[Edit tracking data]
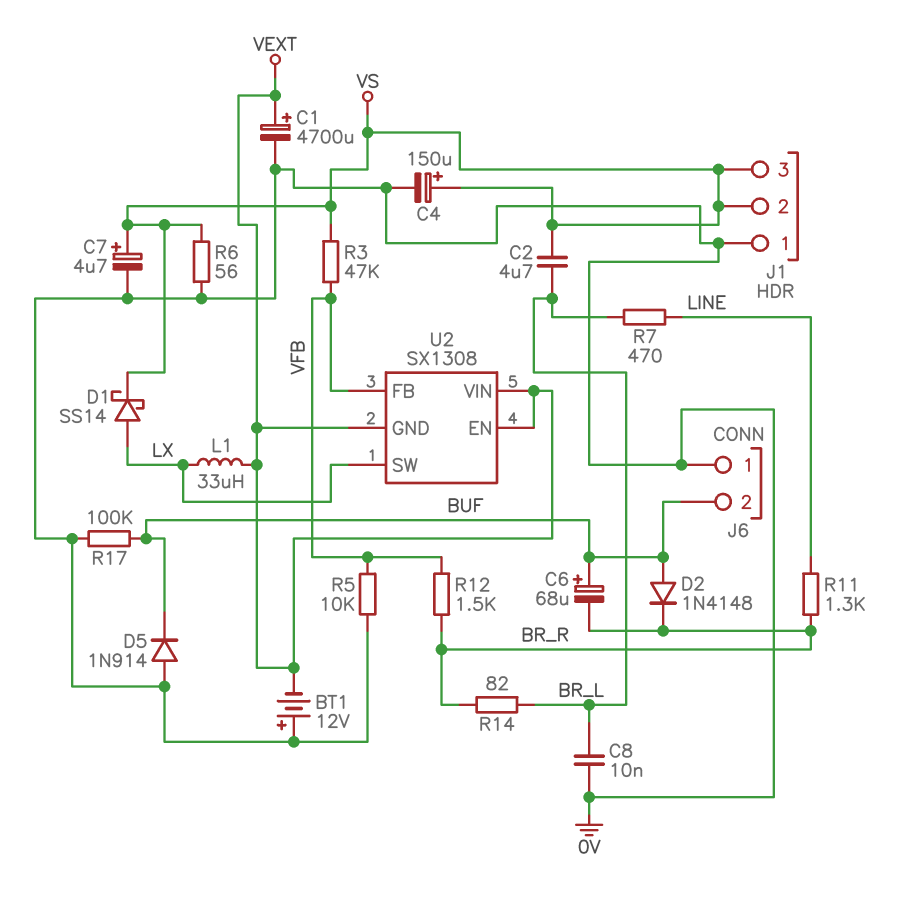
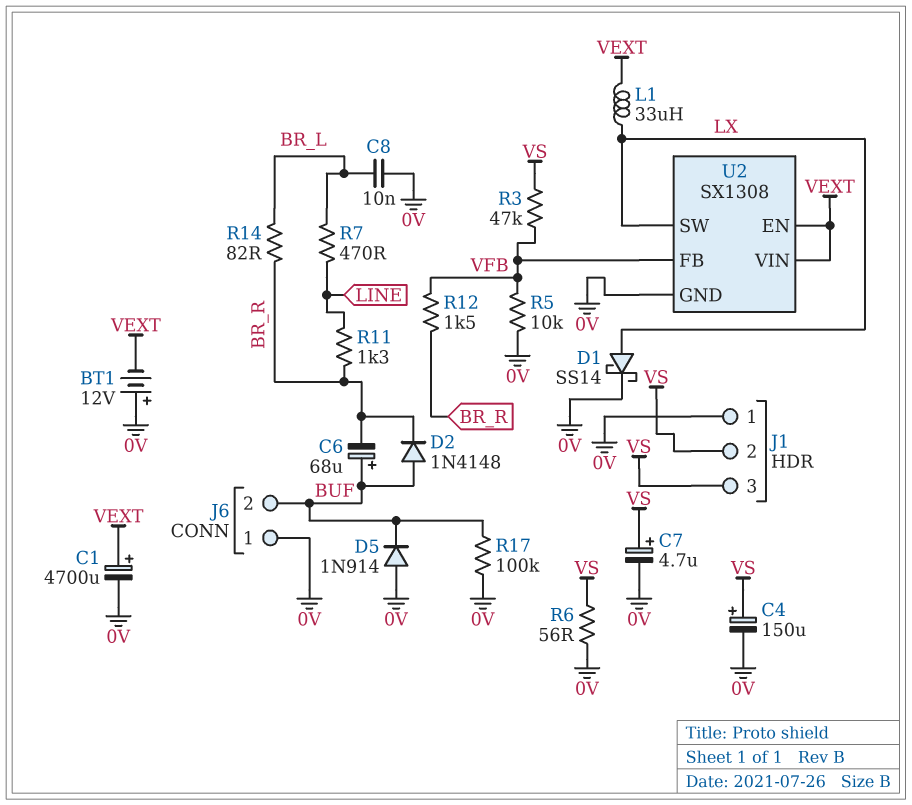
C2: 4.7uF (BR_L, VS) -> none
D1: schottky SS14 (A LX, K VS) -> schottky SS14 (A LX, K 0V)
U2 pin GND: VEXT -> 0V

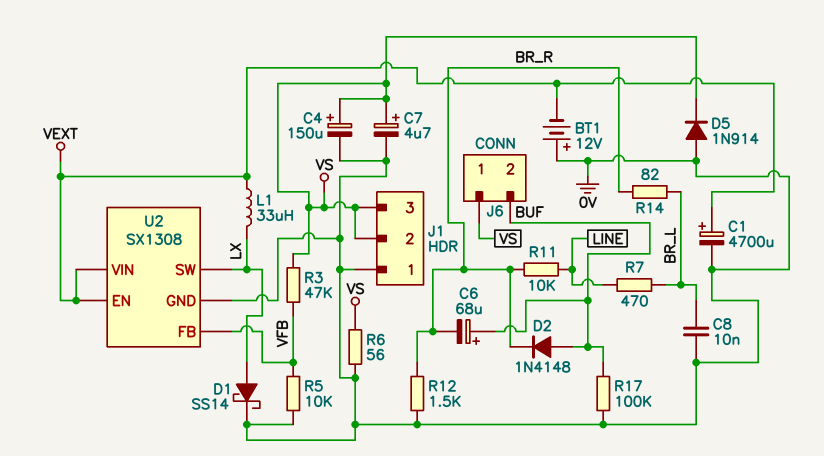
D5: diode 1N914 (A 0V, K BUF) -> diode 1N914 (A 0V, K VS)
J6 pin 1: 0V -> VS
R11: 1.3k (BR_R, LINE) -> 10k (BR_R, LINE)
R12: 1.5k (BR_R, VFB) -> 1.5k (0V, BR_R)

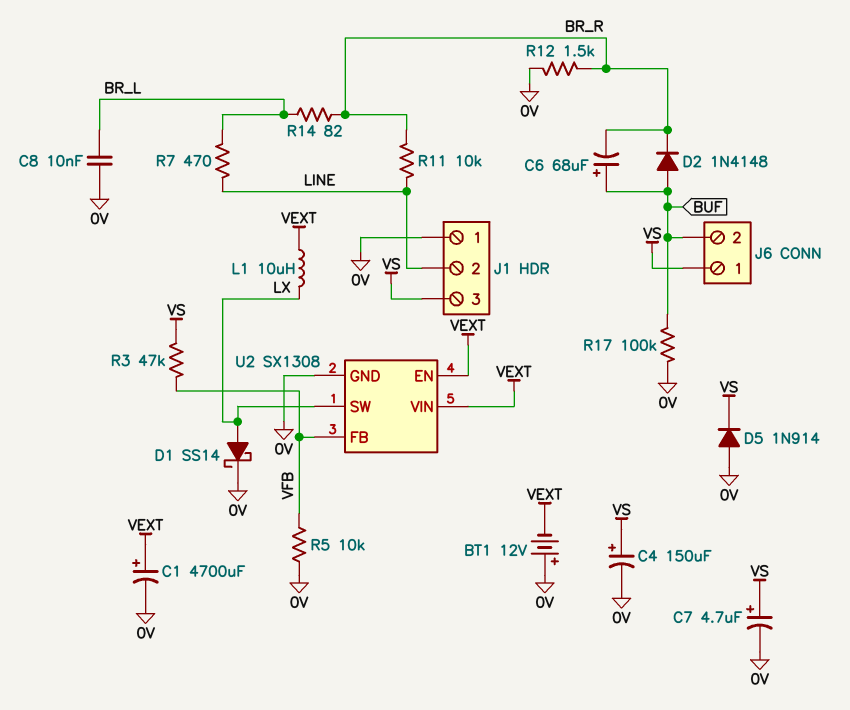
J1 pin 2: VS -> LINE
L1: 33uH (LX, VEXT) -> 10uH (LX, VEXT)
R6: 56 (0V, VS) -> none

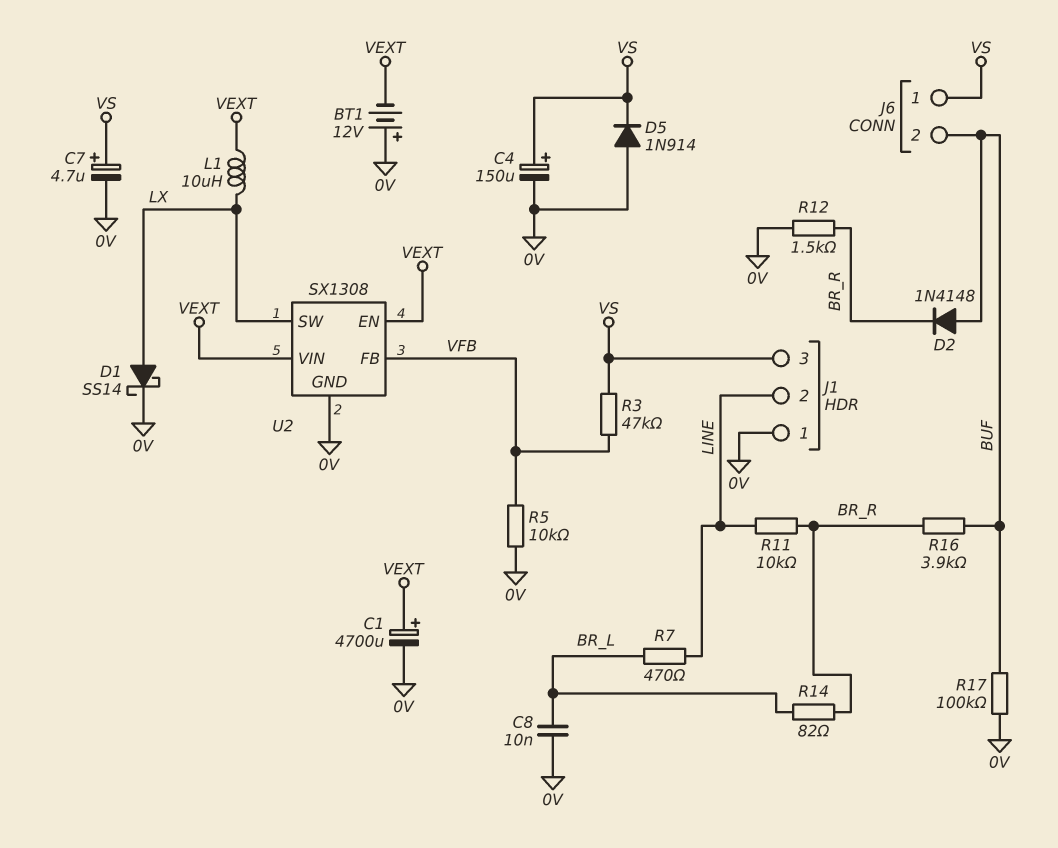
C6: 68uF (plus BUF, minus BR_R) -> none
R16: none -> 3.9k (BR_R, BUF)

» **Directions for this task**:
Transcribe the records above exactly, leaving out every picture.

» **Task result**:
C2: 4.7uF (BR_L, VS) -> none
D1: schottky SS14 (A LX, K VS) -> schottky SS14 (A LX, K 0V)
U2 pin GND: VEXT -> 0V

D5: diode 1N914 (A 0V, K BUF) -> diode 1N914 (A 0V, K VS)
J6 pin 1: 0V -> VS
R11: 1.3k (BR_R, LINE) -> 10k (BR_R, LINE)
R12: 1.5k (BR_R, VFB) -> 1.5k (0V, BR_R)

J1 pin 2: VS -> LINE
L1: 33uH (LX, VEXT) -> 10uH (LX, VEXT)
R6: 56 (0V, VS) -> none

C6: 68uF (plus BUF, minus BR_R) -> none
R16: none -> 3.9k (BR_R, BUF)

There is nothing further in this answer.